::: RECORDED DATA :::
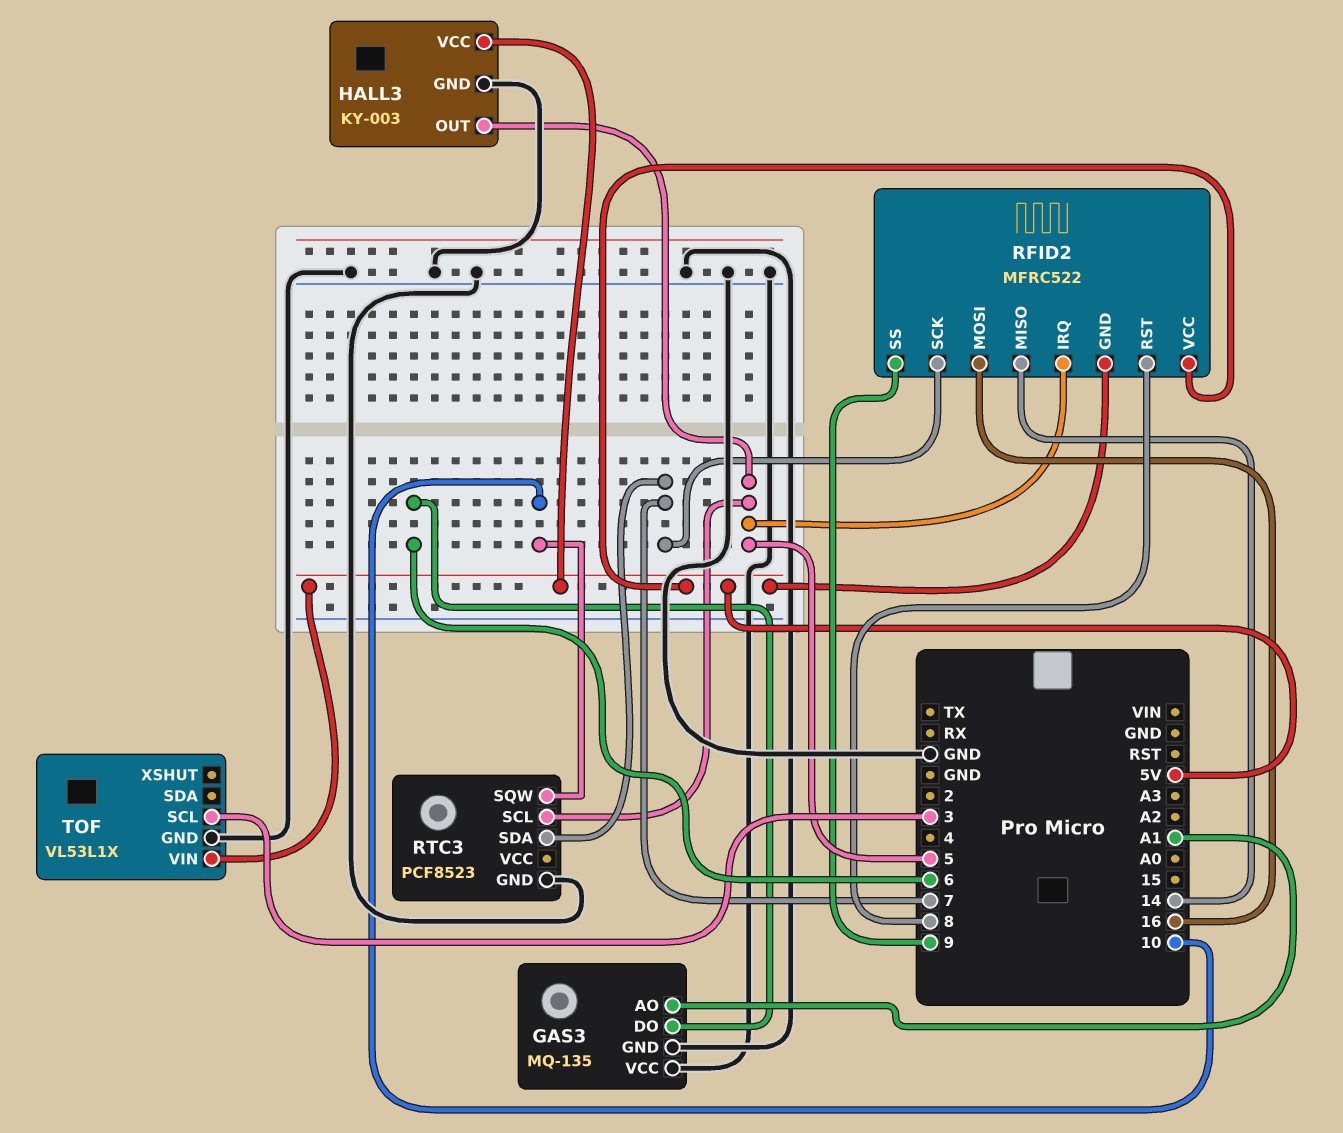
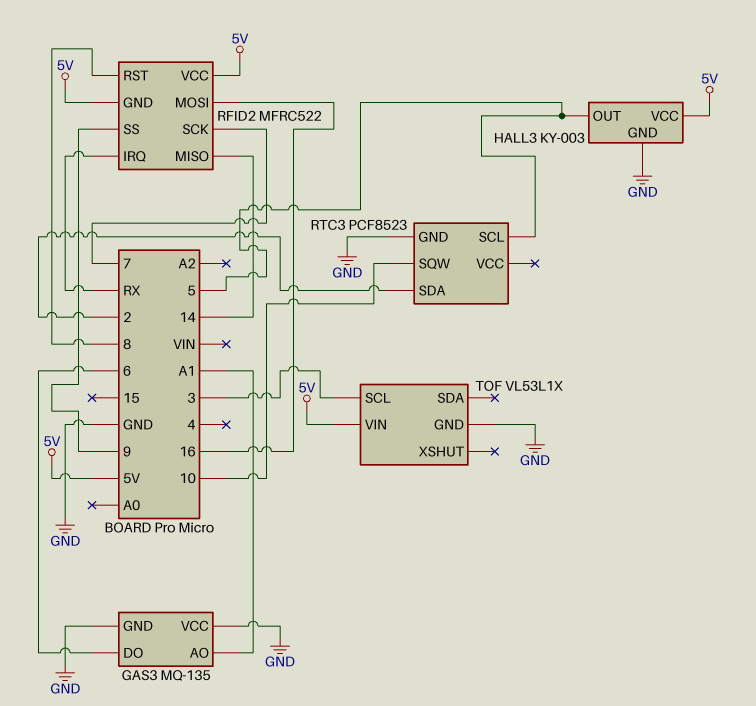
RFID2 pin IRQ: 5 -> RX
RTC3 pin SDA: 7 -> 2

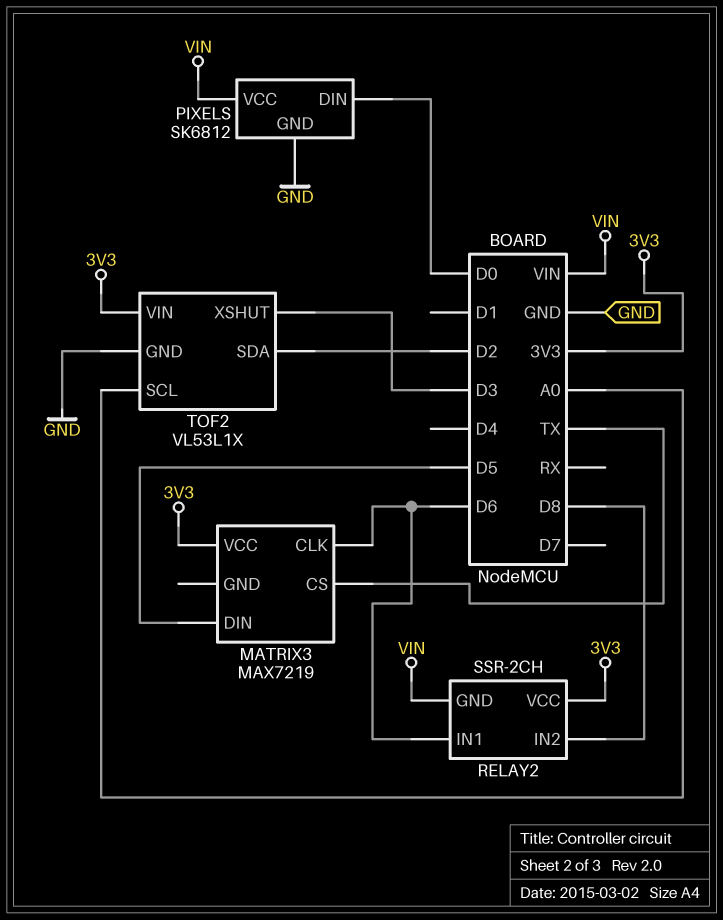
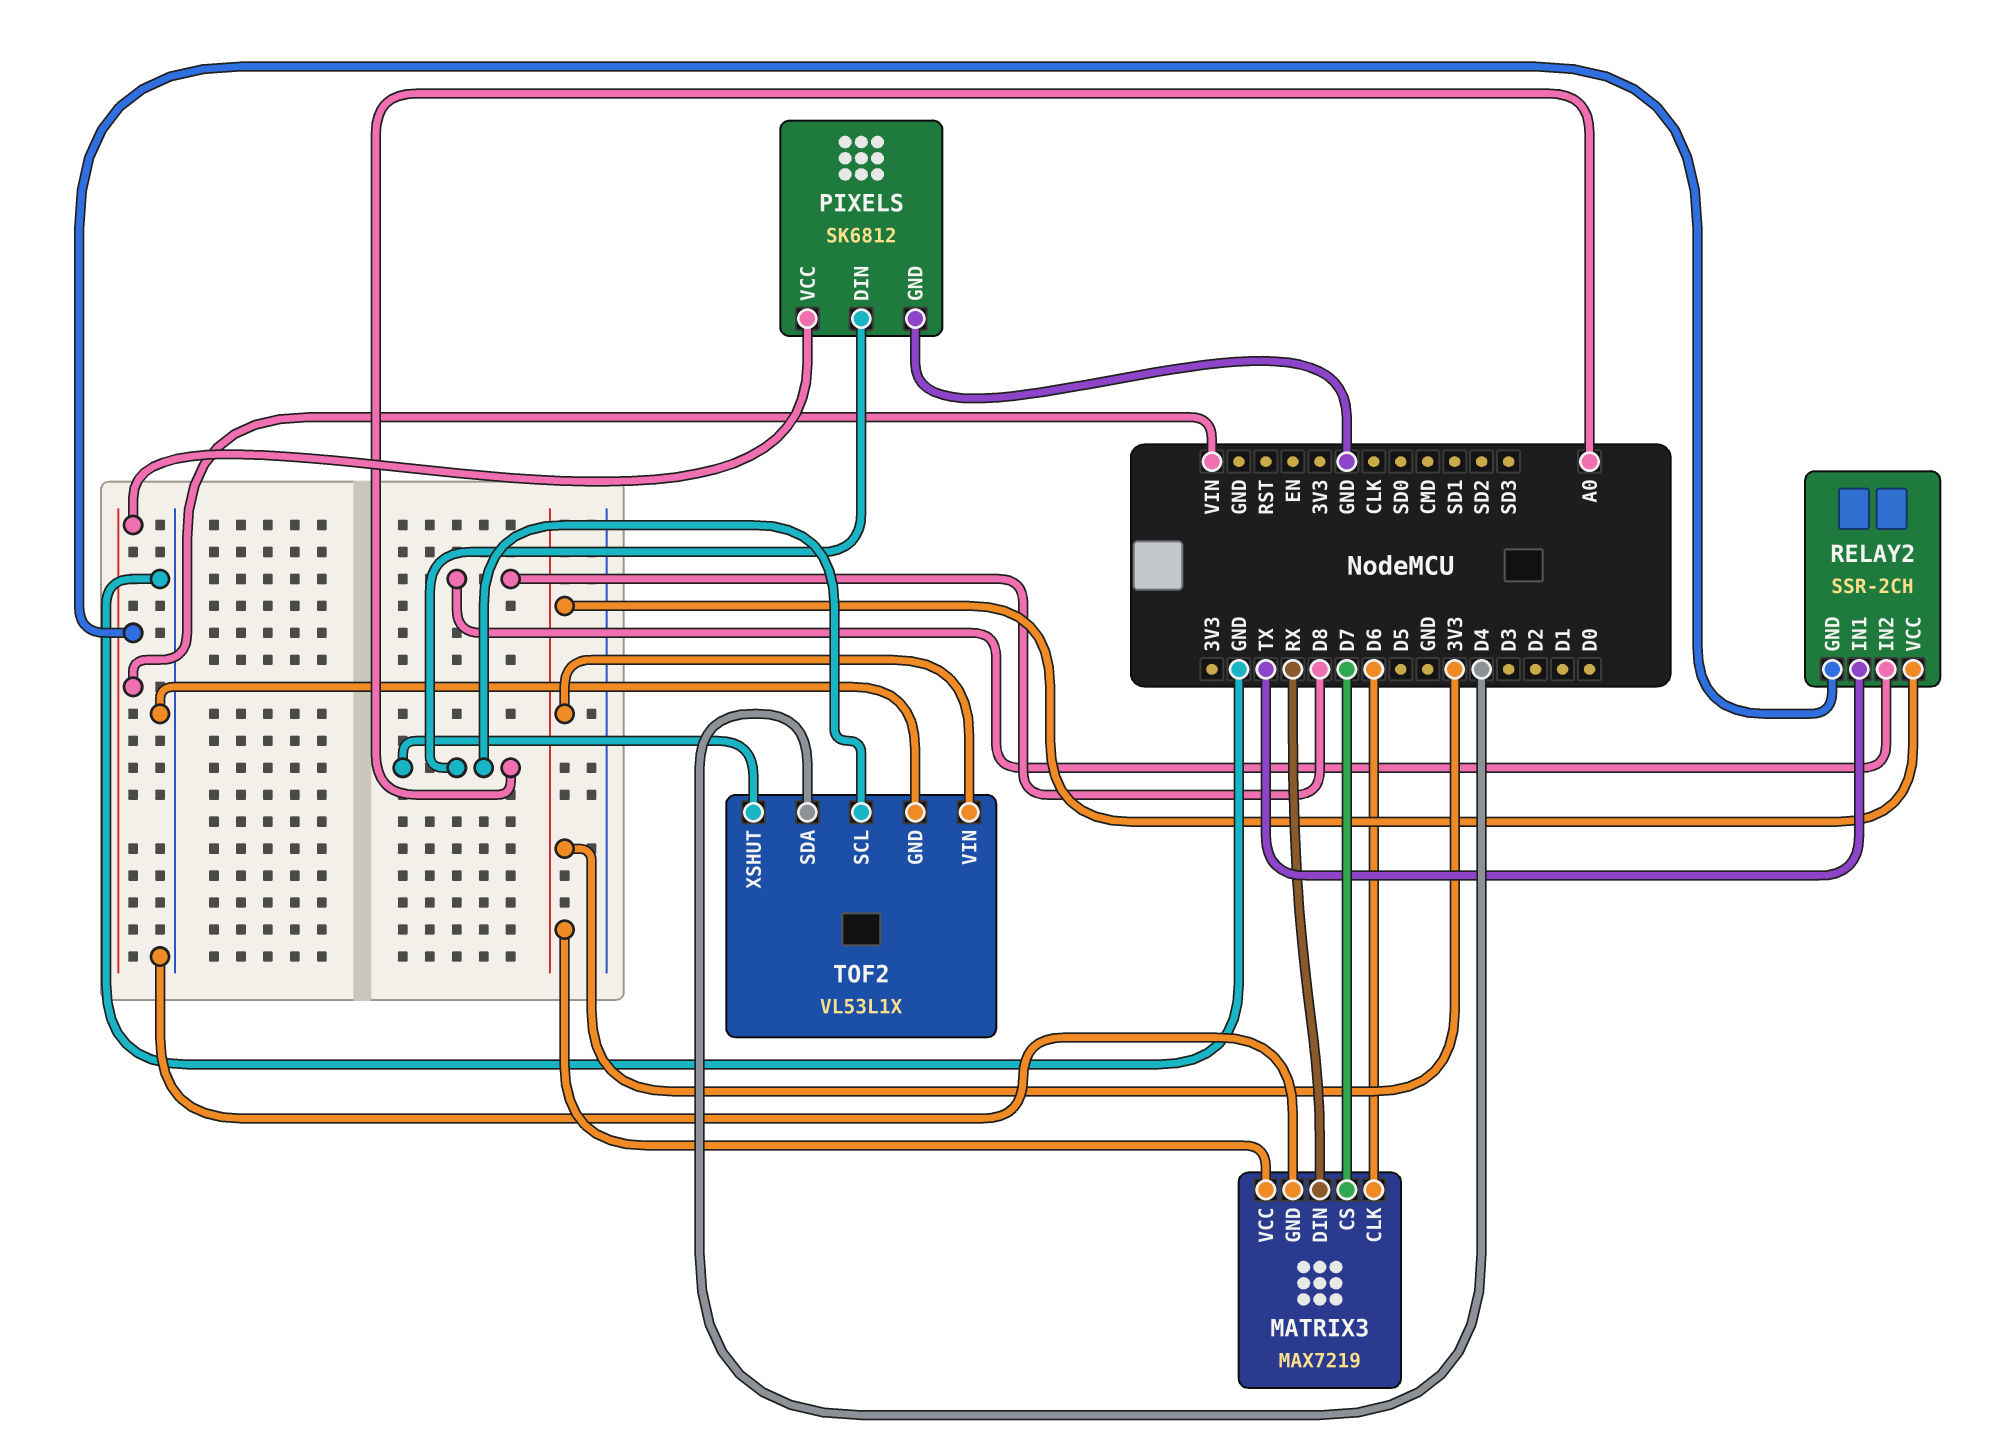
MATRIX3 pin CS: TX -> D7
MATRIX3 pin DIN: D5 -> RX
MATRIX3 pin GND: none -> GND
PIXELS pin DIN: D0 -> A0
RELAY2 pin IN1: D6 -> TX
TOF2 pin SDA: D2 -> D4
TOF2 pin XSHUT: D3 -> A0

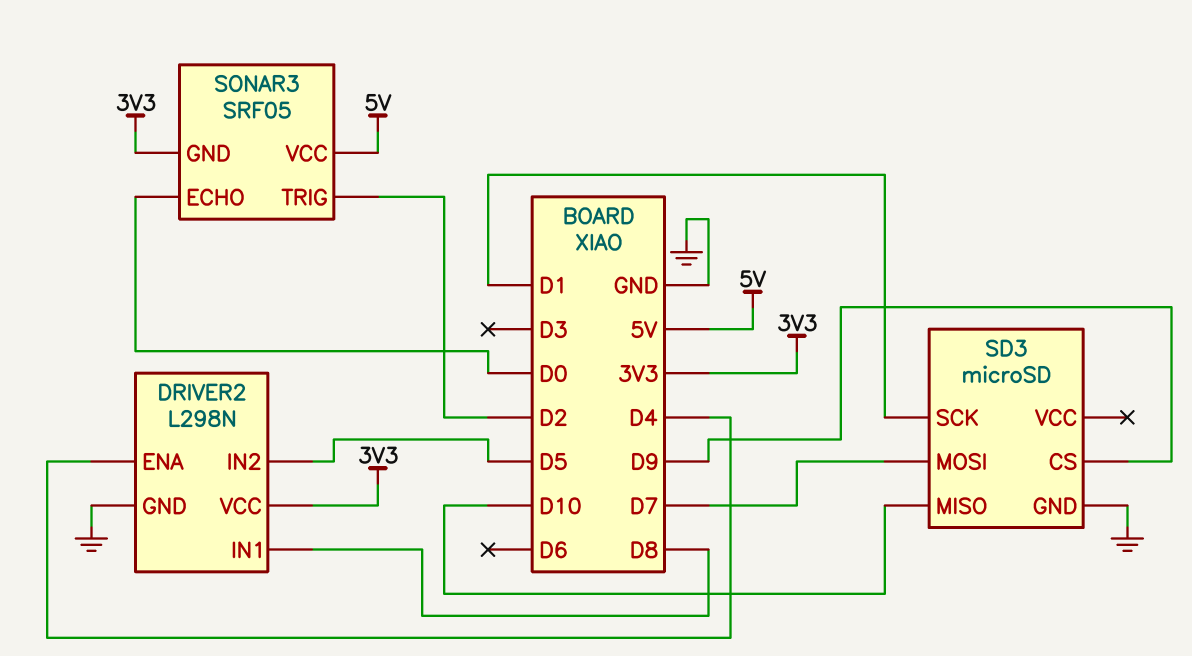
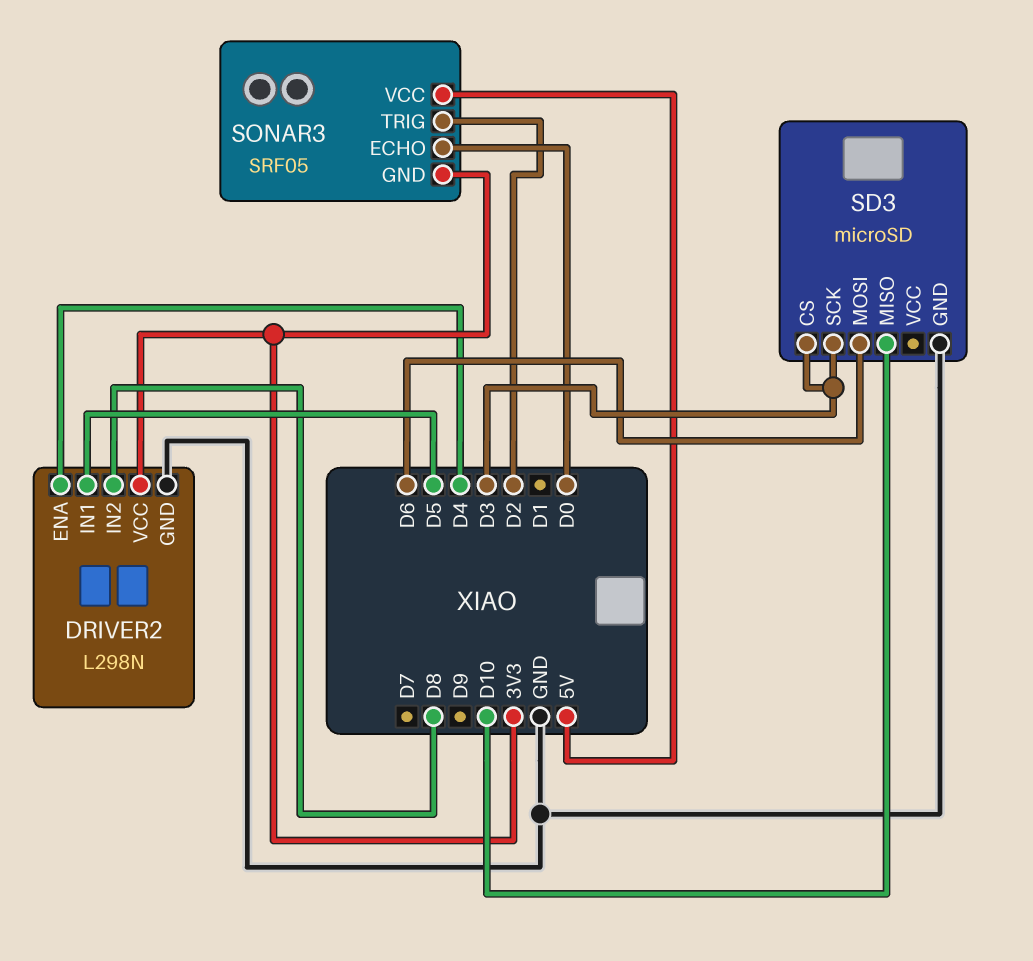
DRIVER2 pin IN1: D8 -> D5
DRIVER2 pin IN2: D5 -> D8
SD3 pin CS: D9 -> D3
SD3 pin MOSI: D7 -> D6
SD3 pin SCK: D1 -> D3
:::
- **TASK DETAILS**: Text only, no pictures: copy every entry exactly.

- **SOLUTION TO THIS PROBLEM**:
RFID2 pin IRQ: 5 -> RX
RTC3 pin SDA: 7 -> 2

MATRIX3 pin CS: TX -> D7
MATRIX3 pin DIN: D5 -> RX
MATRIX3 pin GND: none -> GND
PIXELS pin DIN: D0 -> A0
RELAY2 pin IN1: D6 -> TX
TOF2 pin SDA: D2 -> D4
TOF2 pin XSHUT: D3 -> A0

DRIVER2 pin IN1: D8 -> D5
DRIVER2 pin IN2: D5 -> D8
SD3 pin CS: D9 -> D3
SD3 pin MOSI: D7 -> D6
SD3 pin SCK: D1 -> D3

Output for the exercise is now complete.